● **Data supplied**:
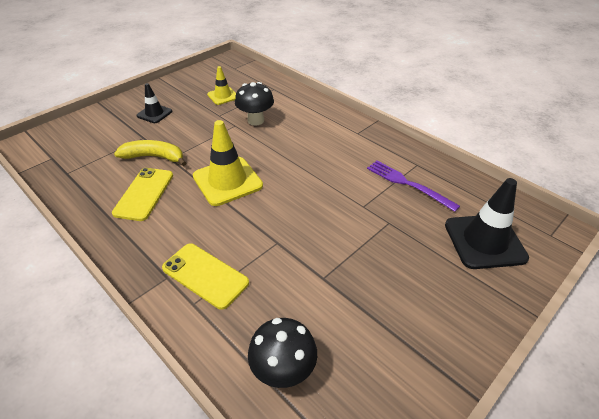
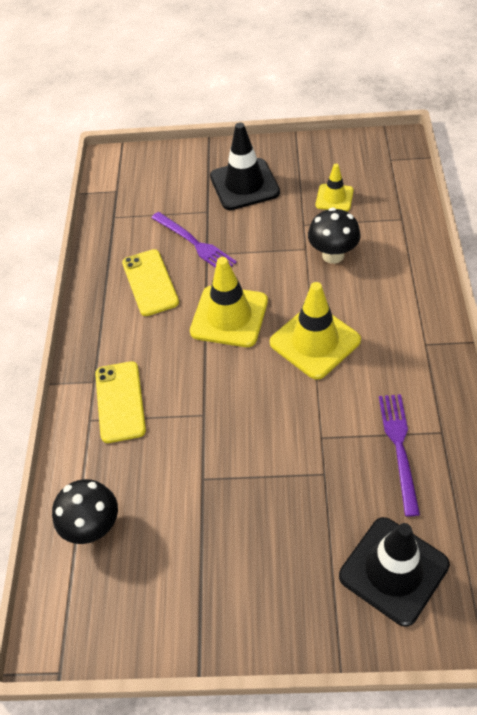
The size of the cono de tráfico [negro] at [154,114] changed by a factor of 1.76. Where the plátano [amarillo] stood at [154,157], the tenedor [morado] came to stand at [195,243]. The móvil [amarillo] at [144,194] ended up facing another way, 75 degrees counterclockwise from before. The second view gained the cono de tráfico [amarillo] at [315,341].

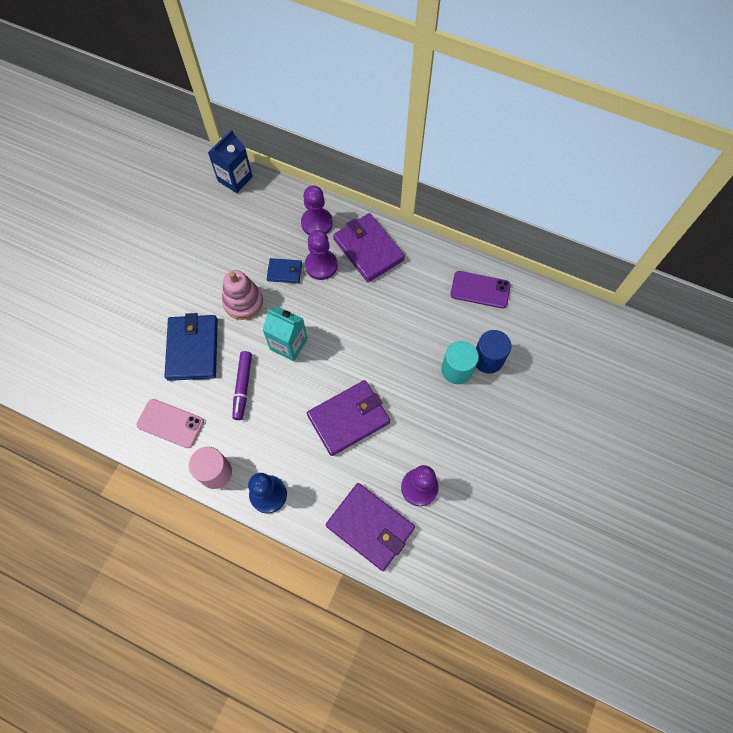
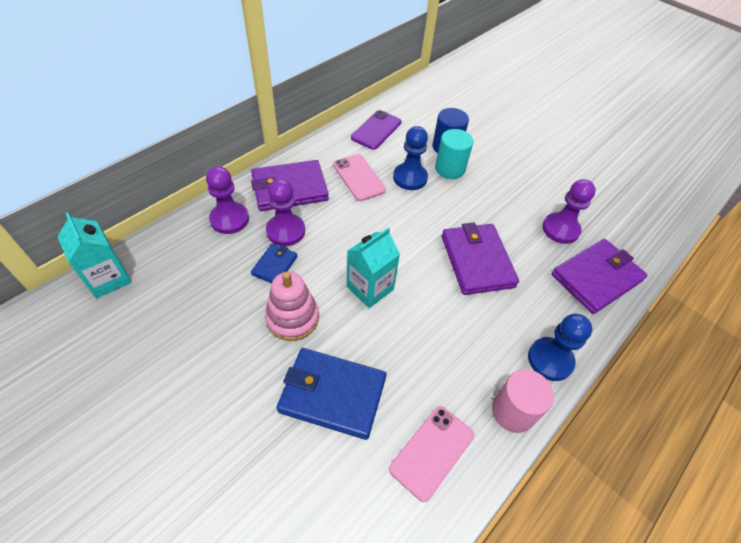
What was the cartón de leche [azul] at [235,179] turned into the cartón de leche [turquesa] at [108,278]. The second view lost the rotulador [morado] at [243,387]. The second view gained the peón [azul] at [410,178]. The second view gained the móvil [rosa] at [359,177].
---
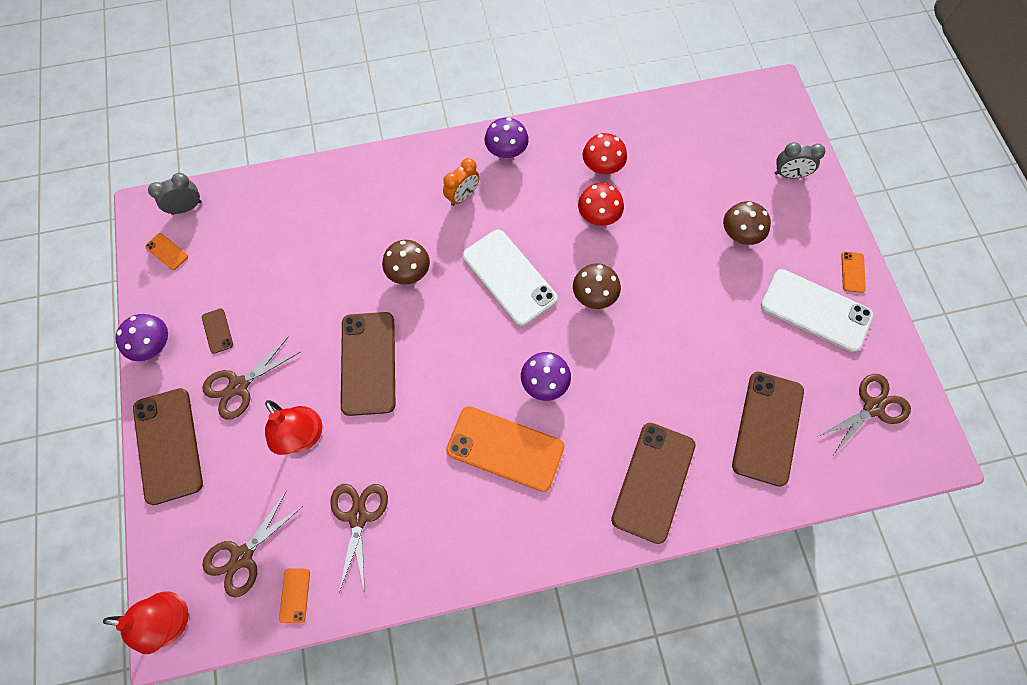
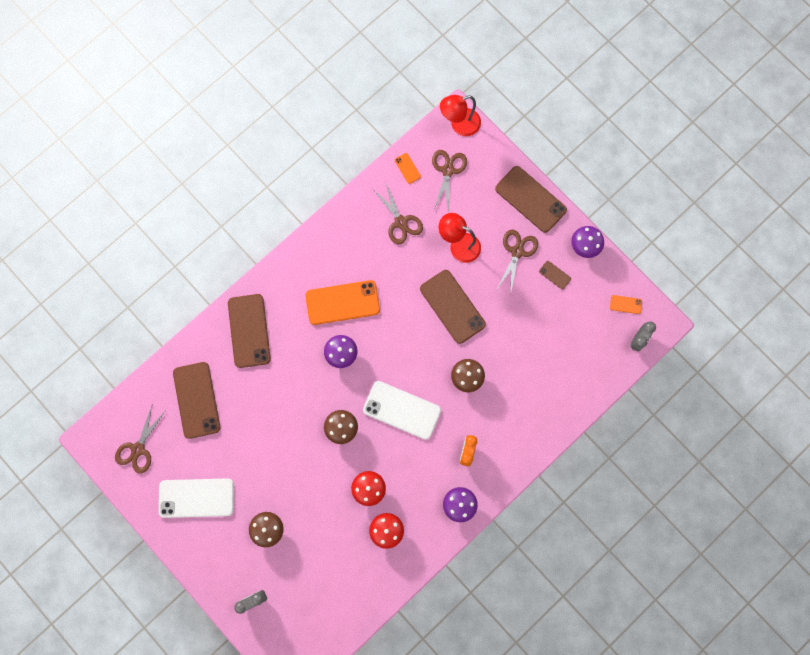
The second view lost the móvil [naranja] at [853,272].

● **Task description**: Now transcribe the lines above exactly, starting at the line containing "The size of" and ending at the line containing "What was the", both lines included, pictures excluded.

● **Result for this task**:
The size of the cono de tráfico [negro] at [154,114] changed by a factor of 1.76. Where the plátano [amarillo] stood at [154,157], the tenedor [morado] came to stand at [195,243]. The móvil [amarillo] at [144,194] ended up facing another way, 75 degrees counterclockwise from before. The second view gained the cono de tráfico [amarillo] at [315,341].

What was the cartón de leche [azul] at [235,179] turned into the cartón de leche [turquesa] at [108,278]. The second view lost the rotulador [morado] at [243,387]. The second view gained the peón [azul] at [410,178]. The second view gained the móvil [rosa] at [359,177].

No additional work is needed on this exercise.